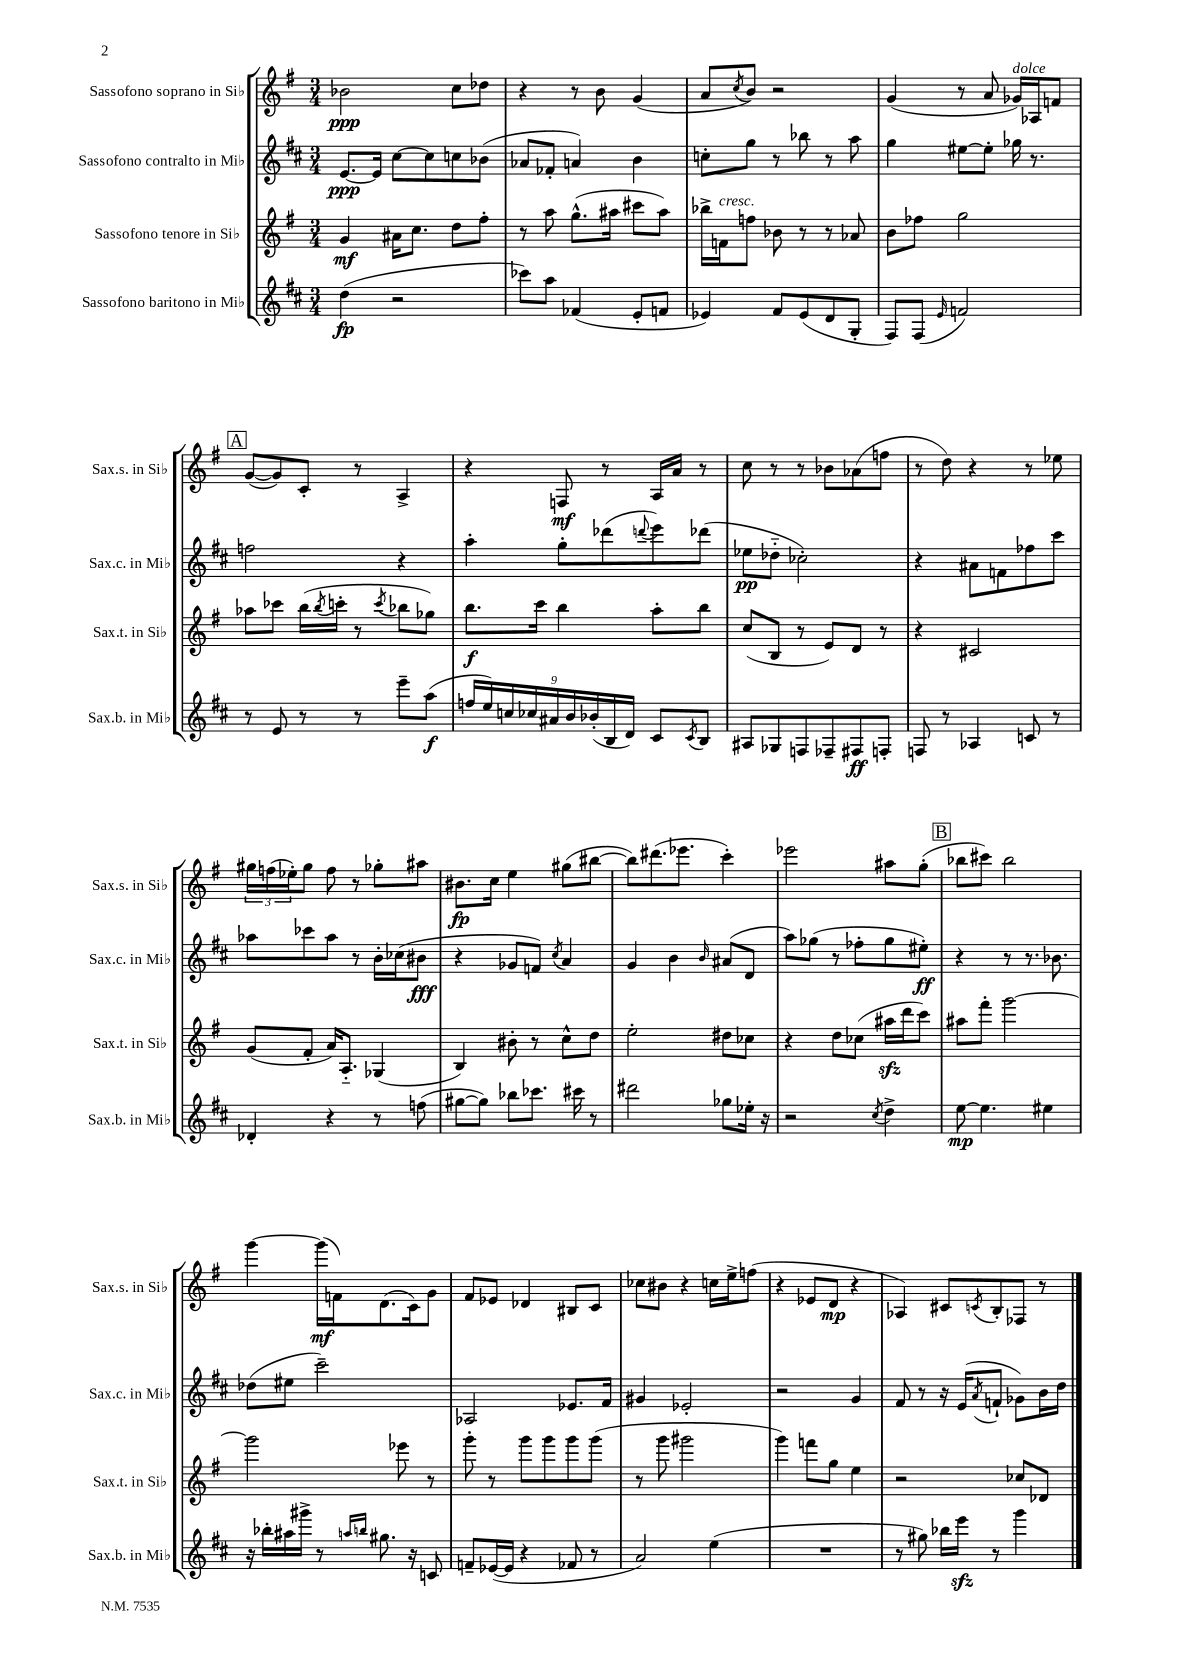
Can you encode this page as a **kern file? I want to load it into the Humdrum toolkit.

**kern	**kern	**kern	**kern
*staff4	*staff3	*staff2	*staff1
*clefG2	*clefG2	*clefG2	*clefG2
*k[f#c#]	*k[f#]	*k[f#c#]	*k[f#]
*M3/4	*M3/4	*M3/4	*M3/4
(4dd	4g	[8.e	2b-
.	.	16e]	.
2r	16a#	[8cc#	.
.	8.cc	.	.
.	.	8cc#]	.
.	8dd	8cc	8cc
.	8ff#'	(8b-	8dd-
=	=	=	=
8ccc-)	8r	8a-	4r
8aa	8aa	8f-'	.
(4f-	(8.gg^^	4a)	8r
.	.	.	8b
.	16aa#	.	.
8e'	8ccc#	4b	(4g
8f	8aa#)	.	.
=	=	=	=
4e-)	16bb-^	8cc'	8a
.	16f	.	.
.	.	.	8qcc
.	8ff	8gg	8b)
8f#	8b-	8r	2r
(8e-	8r	8bb-	.
8d	8r	8r	.
8G'	8a-	8aa	.
=	=	=	=
8F#)	8b	4gg	(4g
(8F#	8ff-	.	.
16qqe	.	.	.
2f)	2gg	[8ee#	8r
.	.	8ee#']	8a
.	.	16gg-	16g-)
.	.	8.r	16A-
.	.	.	8f
=	=	=	=
8r	8aa-	2ff	([8g
8e	8ccc-	.	8g])
8r	(16bb	.	8c'
.	8qbb	.	.
.	16ccc'	.	.
8r	8r	.	8r
.	8qccc	.	.
8eee~	8bb-	4r	4A^
(8aa	8gg-)	.	.
=	=	=	=
18ff	8.bb	4aa'	4r
18ee)	.	.	.
18cc	.	.	.
18cc-	.	.	.
.	16ccc	.	.
18a#	.	.	.
.	4bb	8gg'	8F
18b	.	.	.
(18b-'	.	.	.
.	.	(8ddd-	8r
18B	.	.	.
18d)	.	.	.
.	.	8qqddd	.
8c#	8aa'	8eee)	16A
.	.	.	16a
8qc#	.	.	.
8B	8bb	(8ddd-	8r
=	=	=	=
8A#	(8cc	8ee-	8cc
8G-	8B	8dd-'~	8r
8F	8r	2cc-')	8r
8F-~	8e)	.	8b-
8F#	8d	.	(8a-
8F'	8r	.	8ff
=	=	=	=
8F	4r	4r	8r
8r	.	.	8dd)
4A-	2c#	8a#	4r
.	.	8f	.
8c	.	8ff-	8r
8r	.	8ccc#	8ee-
=	=	=	=
4d-'	(8g	8aa-	24gg#
.	.	.	(24ff
.	.	.	24ee-')
.	8f#'	8ccc-	8gg#
4r	16a)	8aa-	8ff
.	8.A'~	.	.
.	.	8r	8r
8r	(4G-	16b'	8gg-'
.	.	(16cc-	.
(8ff	.	8b#	8aa#
=	=	=	=
[8gg#	4B)	4r	8.b#
8gg#])	.	.	.
.	.	.	16cc
8bb-	8b#'	8g-	4ee
8.ccc-	8r	8f)	.
.	.	8qcc#	.
.	8cc^^	4a	(8gg#
16ccc#	.	.	.
8r	8dd	.	[8bb#
=	=	=	=
2ddd#	2ee'	4g	8bb#])
.	.	.	(8.ddd#
.	.	4b	.
.	.	.	8.eee-
.	.	16qqb	.
8gg-	8dd#	(8a#	4ccc')
16ee-'	8cc-	8d	.
16r	.	.	.
=	=	=	=
2r	4r	8aa)	2eee-
.	.	(8gg-	.
.	8dd	8r	.
.	(8cc-	8ff-'	.
8qcc#	.	.	.
4dd^	16aa#	8gg-	8aa#
.	16ddd	.	.
.	8ccc)	8ee#')	(8gg'
=	=	=	=
[8ee	8aa#	4r	8bb-
4.ee]	8fff#'	.	8ccc#)
.	[2ggg	8r	2bb-
.	.	8.r	.
4ee#	.	.	.
.	.	8.b-	.
=	=	=	=
16r	2ggg]	(8dd-	[4ggg
16bb-'	.	.	.
16aa#	.	8ee#	.
16ggg#^	.	.	.
8r	.	2ccc#~)	(16ggg]
.	.	.	16f)
16qqaa	.	.	.
16qqbb	.	.	.
8.gg#	.	.	(8.d
.	8eee-	.	.
16r	.	.	16c)
8c	8r	.	8g
=	=	=	=
8f~	8ggg'	2A-	8f#
([16e-	8r	.	8e-
16e-]	.	.	.
4r	8ggg	.	4d-
.	8ggg	.	.
8f-	8ggg	8.e-	8B#
8r	(8ggg	.	8c
.	.	16f#	.
=	=	=	=
2a)	8r	4g#	8cc-
.	8ggg	.	8b#
.	2ggg#	2e-'	4r
(4ee	.	.	16cc
.	.	.	16ee^
.	.	.	(8ff
=	=	=	=
2.r	4ggg)	2r	4r
.	8fff	.	8e-
.	8gg	.	8d
.	4ee	4g	4r
=	=	=	=
8r	2r	8f#	4A-)
8gg#)	.	8r	.
16bb-	.	16r	8c#
16eee	.	(16e	.
.	.	8qa	8qc
8r	.	8f`	8B'
4ggg	8cc-	8g-)	8F-
.	8d-	16b	8r
.	.	16dd	.
==	==	==	==
*-	*-	*-	*-
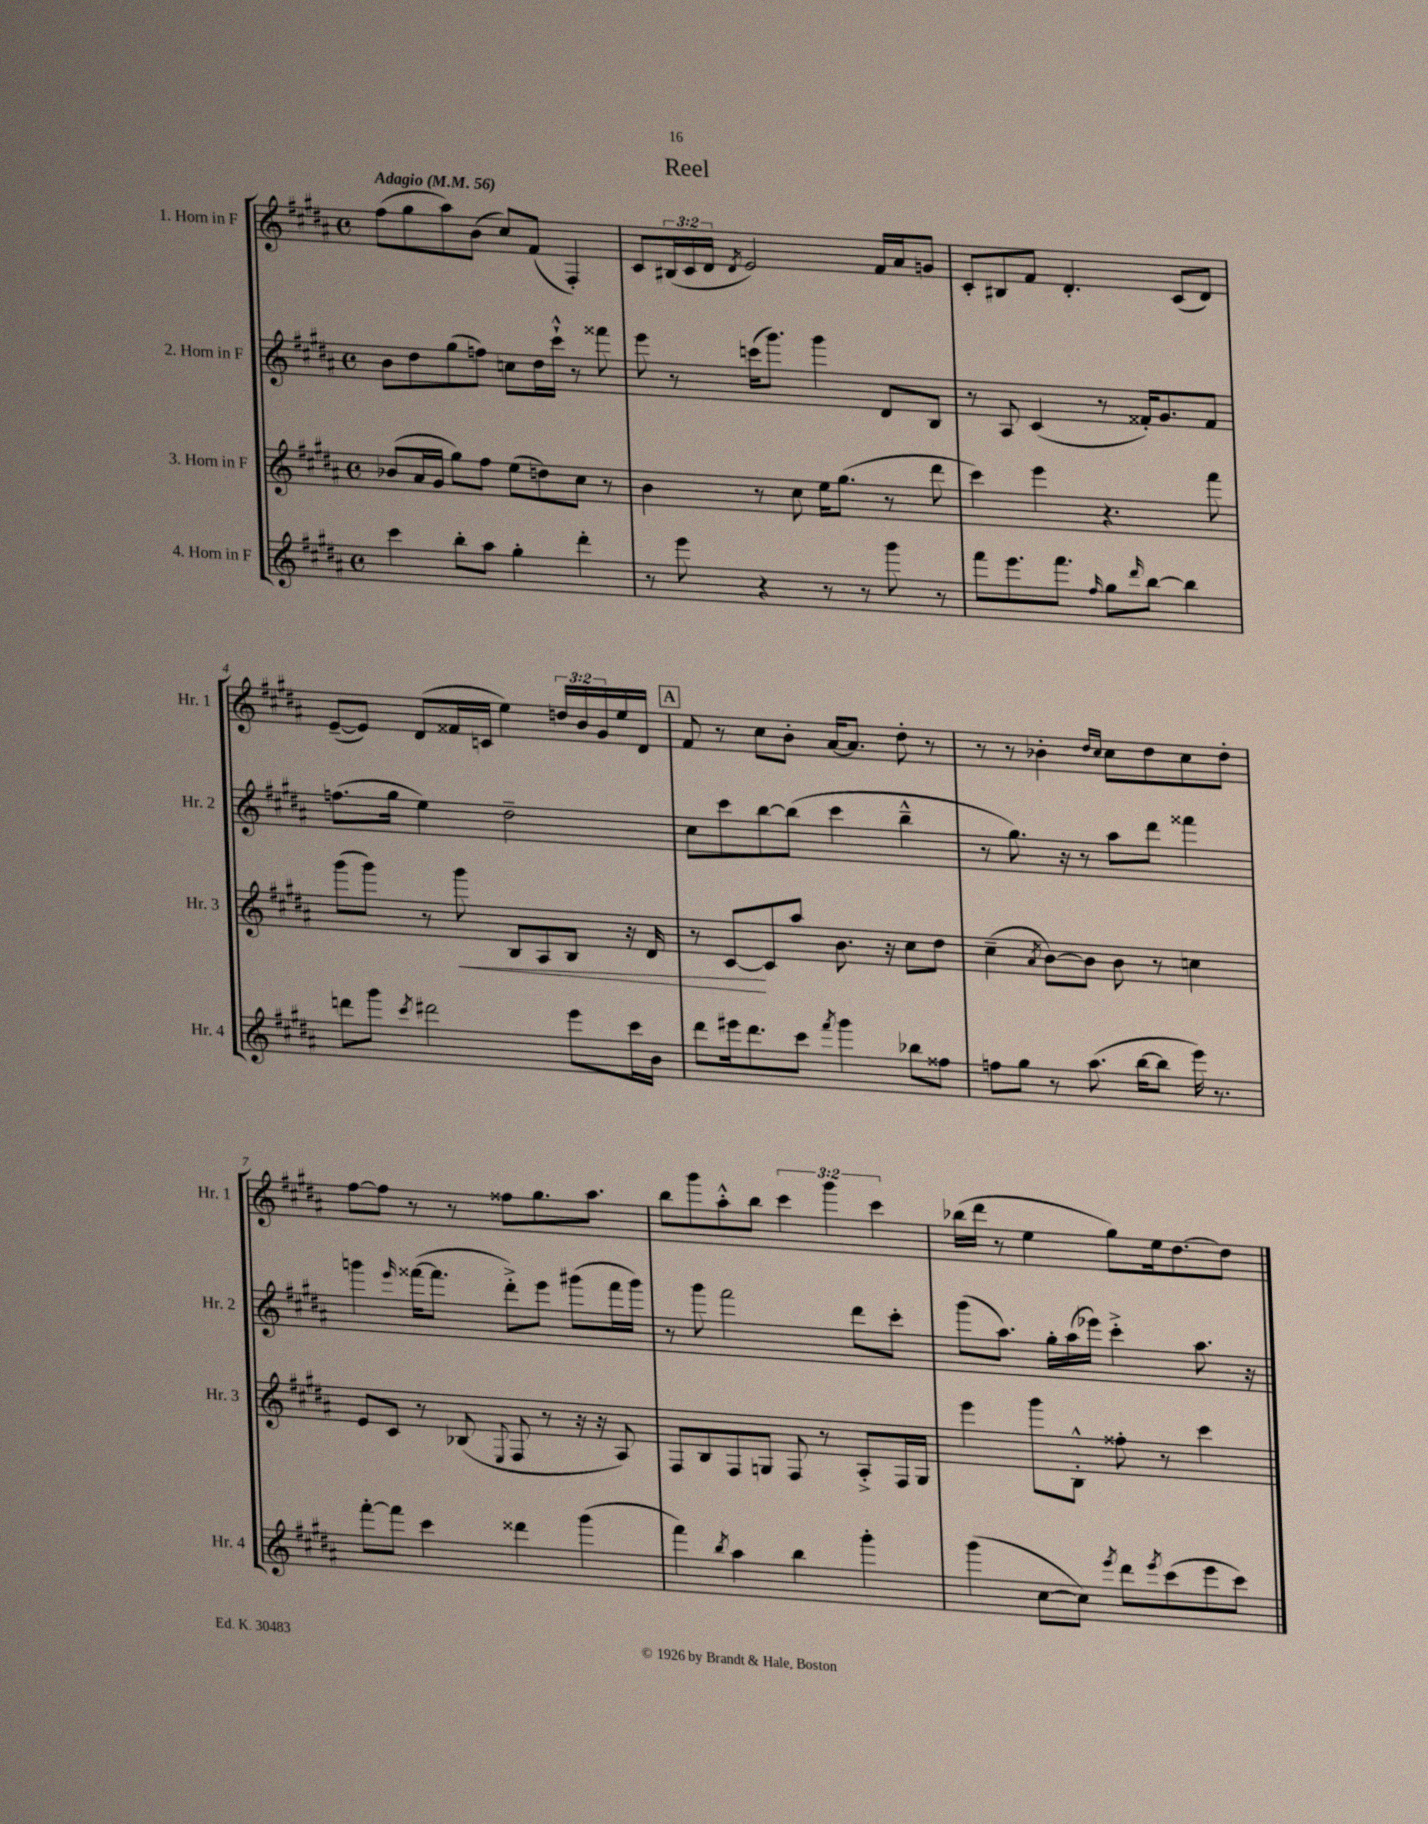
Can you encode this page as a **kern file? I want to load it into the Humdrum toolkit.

**kern	**kern	**dynam	**kern	**kern
*part4	*part3	*part3	*part2	*part1
*staff4	*staff3	*staff3	*staff2	*staff1
*I"4. Horn in F	*I"3. Horn in F	*	*I"2. Horn in F	*I"1. Horn in F
*I'Hr. 4	*I'Hr. 3	*	*I'Hr. 2	*I'Hr. 1
*clefG2	*clefG2	*	*clefG2	*clefG2
*k[f#c#g#d#a#]	*k[f#c#g#d#a#]	*	*k[f#c#g#d#a#]	*k[f#c#g#d#a#]
*M4/4	*M4/4	*	*M4/4	*M4/4
*met(c)	*met(c)	*	*met(c)	*met(c)
*MM56	*MM56	*	*MM56	*MM56
=1	=1	=1	=1	=1
!	!	!	!	!LO:TX:a:B:t=Adagio
4ccc#\	(8b-X/L	.	8b\L	(8ff#\L
.	16a#/L	.	8dd#\	8gg#\
.	16g#/JJ	.	.	.
8bb'\L	8gg#\L)	.	(8gg#\	8aa#\)
8aa#\J	8ff#\J	.	8ffn\J)	(8b\J
4gg#'\	(8ee\L	.	8ccn\L	8cc#/L)
.	8ddn\)	.	16dd#\L	(8f#/J
.	.	.	16ccc#`^^\JJ	.
4ddd#'\	8cc#\J	.	8r	4F#'/)
.	8r	.	8fff##X\	.
=2	=2	=2	=2	=2
8r	4b\	.	8eee\	8c#/L
8eee\	.	.	8r	(24B#X/L
.	.	.	.	24c#/
.	.	.	.	24d#/JJ
.	.	.	.	8qd#/
4r	8r	.	(16cccn\KL	2e/)
.	.	.	8.ggg#\J)	.
.	8cc#\	.	.	.
8r	16ee\KL	.	4ggg#\	.
.	(8.gg#\J	.	.	.
8r	.	.	.	.
8ggg#\	8r	.	8d#/L	16f#/LL
.	.	.	.	16a#/J
8r	8ddd#\	.	8B/J	8gn/J
=3	=3	=3	=3	=3
8fff#\L	4ccc#\)	.	8r	8c#'/L
8.eee\	.	.	8A#/	8B#X/
.	4eee\	.	(4c#/	8f#/J
8.fff#\J	.	.	.	.
.	.	.	.	4.d#'/
16qqff#/	.	.	.	.
8gg#\L	4.r	.	8r	.
16qqddd#/	.	.	.	.
[8bb\J	.	.	16f##X'/KL)	.
.	.	.	8.g#/	.
4bb\]	.	.	.	(8c#/L
.	8fff#\	.	8f##/J	8d#/J)
!!LO:LB:g=z
=4	=4	=4	=4	=4
8dddn\L	(8ggg#\L	.	(8.ffn\L	([8e~/L
8ggg#\J	8ggg#\J)	.	.	8e/J])
.	.	.	16gg#\Jk	.
8qccc#/	.	.	.	.
2ddd#X\	8r	.	4ee\)	(8d#/L
!	!	!LO:HP:b	!	!
.	8ggg#\	<	.	16f##X/L
.	.	.	.	16cn/JJ
.	8B/L	.	2dd#~\	4ee\)
.	8A#/	.	.	.
8eee\L	8B/J	.	.	24ddn/LL
.	.	.	.	24b/
.	.	.	.	24g#/
16ccc#\L	16r	.	.	16ee/
16b\JJ	16d#/	.	.	16d#/JJ
!!LO:REH:place=s1:t=A
=5	=5	=5	=5	=5
8ddd#\L	8r	.	8cc#\L	8f#/
16eee#X\k	[8c#/L	.	8ccc#\	8r
8.ddd#\	.	.	.	.
.	8c#/]	[	[8bb\	8cc#\L
8ccc#\J	8aa#/J	.	(8bb\J]	8b'\J
8qfff#/	.	.	.	.
4ggg#\	8.b\	.	4ccc#\	[16a#/KL
.	.	.	.	8.a#/J]
.	16r	.	.	.
8bb-X\L	8cc#\L	.	4bb~^^\	8dd#'\
8ff##X\J	8dd#\J	.	.	8r
=6	=6	=6	=6	=6
8ffn\L	(4cc#~\	.	8r	8r
8gg#\J	.	.	8.gg#\)	8r
.	8qa#/	.	.	.
8r	[8b\L)	.	.	4b-X'\
.	.	.	16r	.
(8.aa#\	8b\J]	.	8r	.
.	.	.	.	16qqdd#/LL
.	.	.	.	16qqcc#/JJ
.	8b\	.	8aa#\L	8cc#\L
[16bb\KL	.	.	.	.
8bb\J]	8r	.	8ddd#\J	8dd#\
16eee\)	4ccn\	.	4fff##X\	8cc#\
8.r	.	.	.	.
.	.	.	.	8dd#'\J
!!LO:LB:g=z
=7	=7	=7	=7	=7
[8fff#'\L	8e/L	.	4gggn\	[8ff#\L
8fff#\J]	8c#/J	.	.	8ff#\J]
.	.	.	16qqeee/	.
4ccc#\	8r	.	([16fff##X\KL	8r
.	.	.	8.fff##\J]	.
.	(8B-X/	.	.	8r
.	8qqE/	.	.	.
4ddd##X\	8F#/	.	8ddd#'^\L)	8ff##X\L
.	8r	.	8eee\J	8.gg#\
(4ggg#\	16r	.	(8ggg#X\L	.
.	16r	.	.	8.aa#\J
.	8A#/)	.	16fff##\L	.
.	.	.	16ggg#\JJ)	.
=8	=8	=8	=8	=8
4fff#\)	8F#/L	.	8r	8bb\L
.	8B/	.	8ggg#\	8ggg#\
8qbb/	.	.	.	.
4aa#\	8F#/	.	2fff#\	8aa#'^^\
.	8Gn/J	.	.	8bb\J
4bb\	8F#/	.	.	6ccc#\
.	8r	.	.	.
.	.	.	.	6ggg#\
4ggg#'\	8A#'^/L	.	8ddd#\L	.
.	.	.	.	6ccc#\
.	16F#/L	.	8ccc#'\J	.
.	16G/JJ	.	.	.
=9	=9	=9	=9	=9
(4ggg#\	4eee\	.	(8ggg#\L	(16bb-X\LL
.	.	.	.	16ddd#\JJ
.	.	.	8.aa#\J)	8r
[8cc#\L	8ggg#\L	.	.	4ee\
.	.	.	16gg#'\LL	.
8cc#\J])	8B'^^\J	.	(16aa#\	.
.	.	.	16eee-X\JJ)	.
8qeee/	.	.	.	.
8ddd#\L	8ff##X'\	.	4ccc#'^\	8gg#\L)
8qeee/	.	.	.	.
(8ccc#\	8r	.	.	16ee\k
.	.	.	.	[8.dd#\
8eee\	4ccc#\	.	8.aa#\	.
8ccc#\J)	.	.	.	8dd#\J]
.	.	.	16r	.
==	==	==	==	==
*-	*-	*-	*-	*-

◆ **SHORT TASK**: State how many lines in the data above contain the string "kern". Give only the number.

◆ **COMPLETED TASK**: 4